PROVIDED MATERIAL

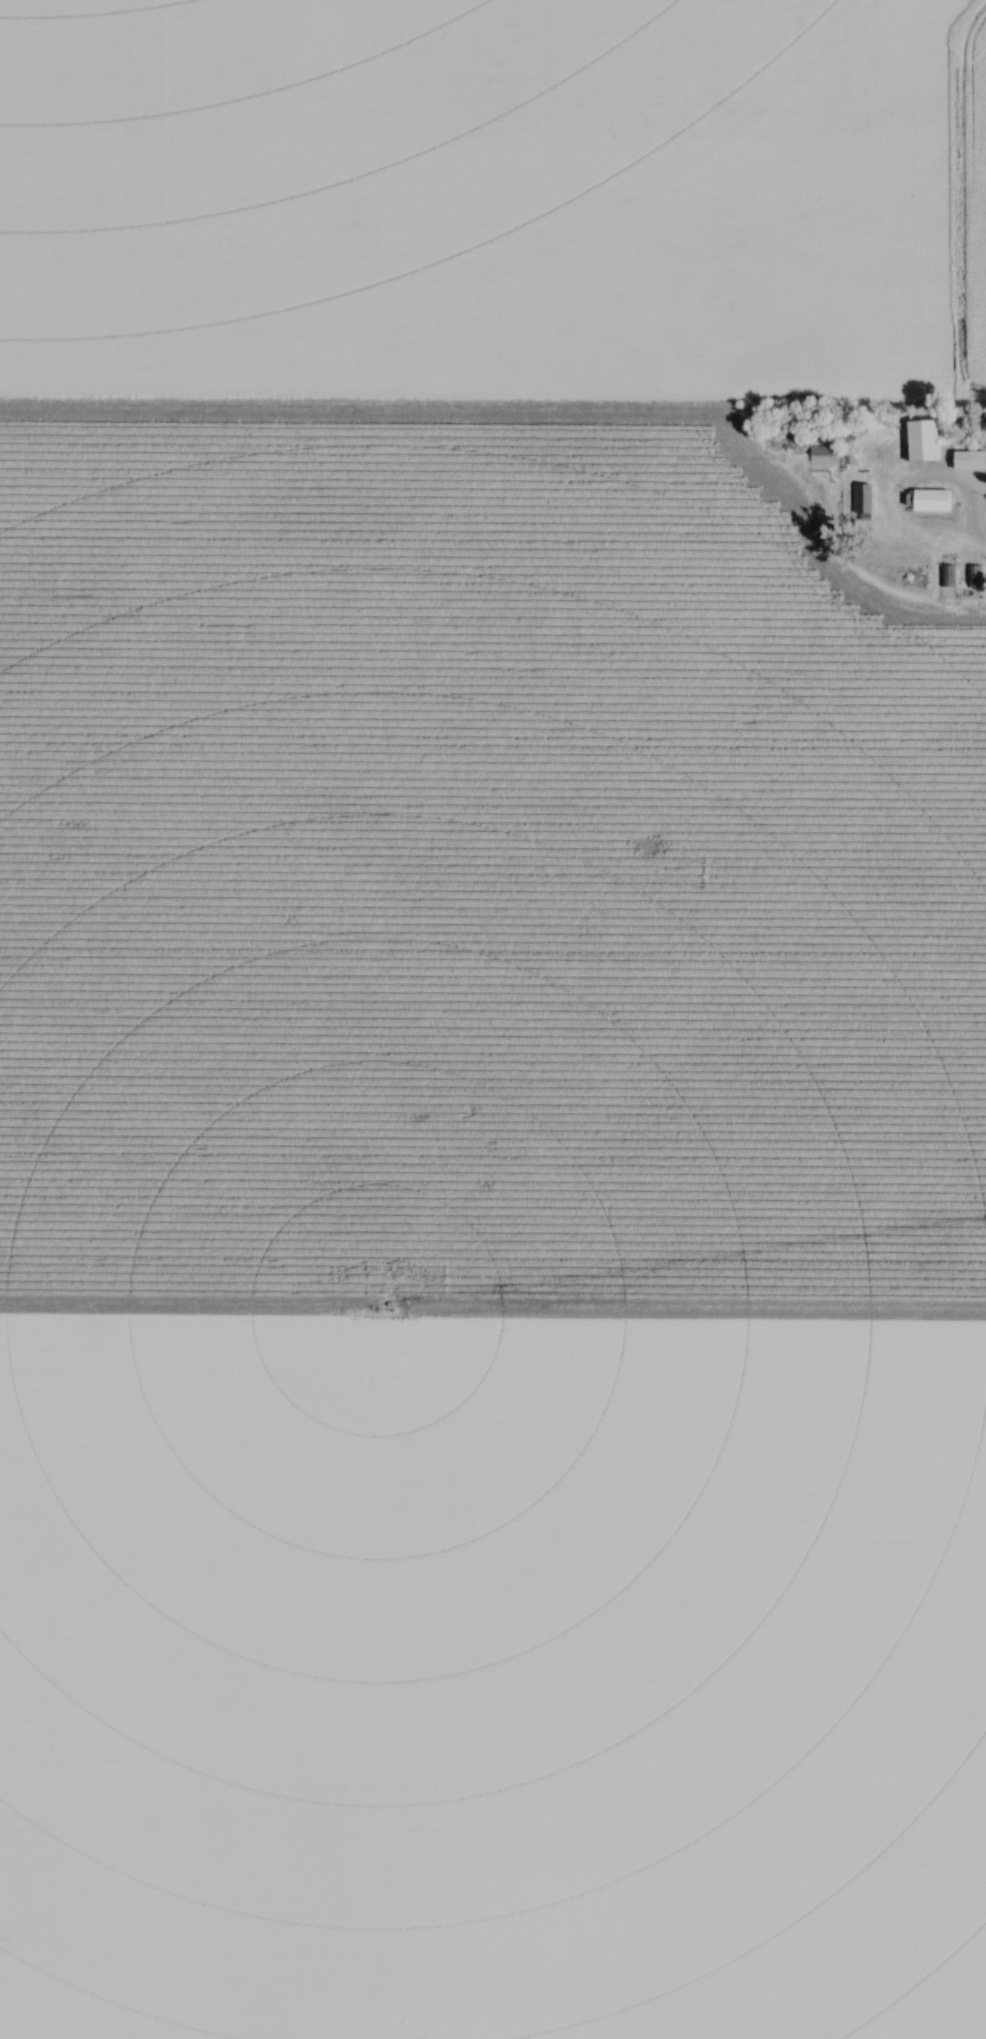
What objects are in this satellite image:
building: (926, 441)
building: (823, 451)
building: (971, 461)
road: (917, 479)
building: (865, 498)
building: (935, 500)
road: (975, 536)
building: (950, 576)
building: (976, 576)
building: (864, 633)

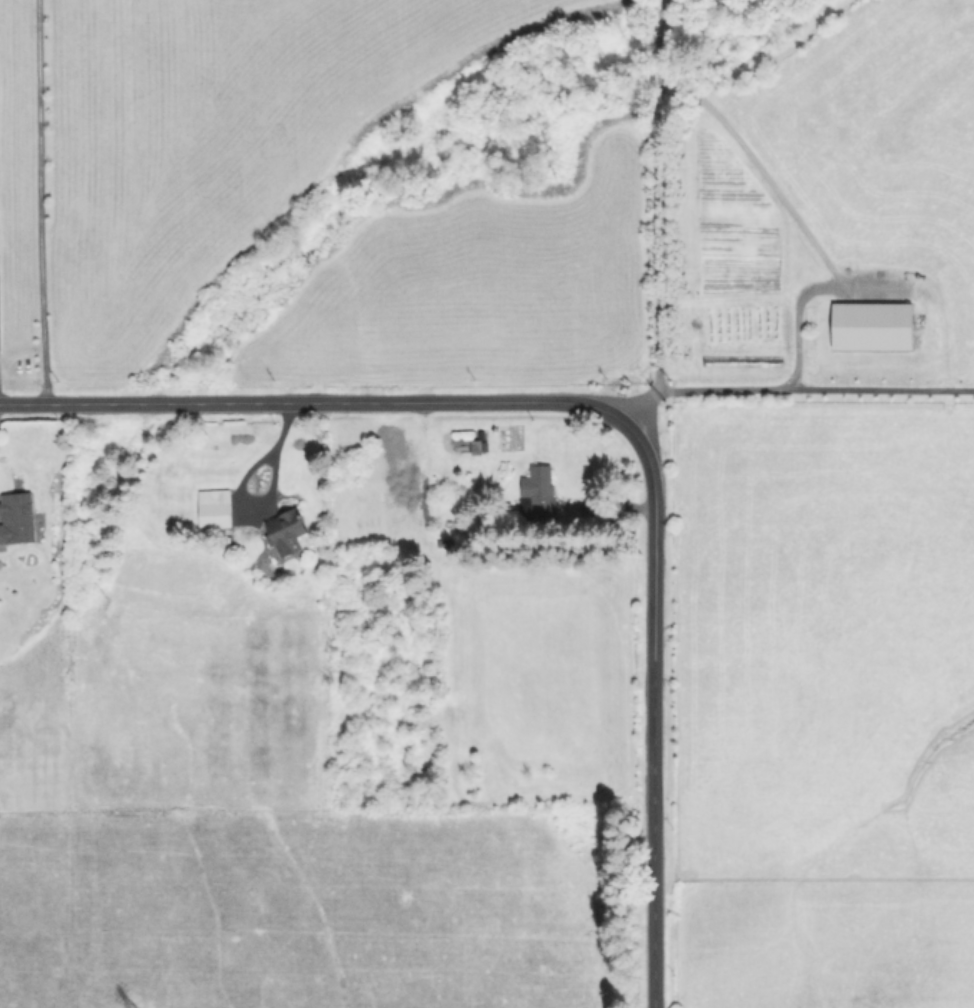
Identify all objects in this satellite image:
road: (760, 171)
road: (657, 196)
road: (38, 201)
road: (803, 293)
building: (870, 325)
road: (774, 390)
road: (320, 404)
building: (477, 446)
building: (536, 491)
road: (263, 496)
building: (213, 508)
building: (16, 517)
building: (284, 533)
road: (653, 716)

EXERCISE DETAILS
In the copy, no picture may appear; the records themselves must be output exactly.

TASK RESPONSE
What objects are in this satellite image:
building: (926, 441)
building: (823, 451)
building: (971, 461)
road: (917, 479)
building: (865, 498)
building: (935, 500)
road: (975, 536)
building: (950, 576)
building: (976, 576)
building: (864, 633)

Identify all objects in this satellite image:
road: (760, 171)
road: (657, 196)
road: (38, 201)
road: (803, 293)
building: (870, 325)
road: (774, 390)
road: (320, 404)
building: (477, 446)
building: (536, 491)
road: (263, 496)
building: (213, 508)
building: (16, 517)
building: (284, 533)
road: (653, 716)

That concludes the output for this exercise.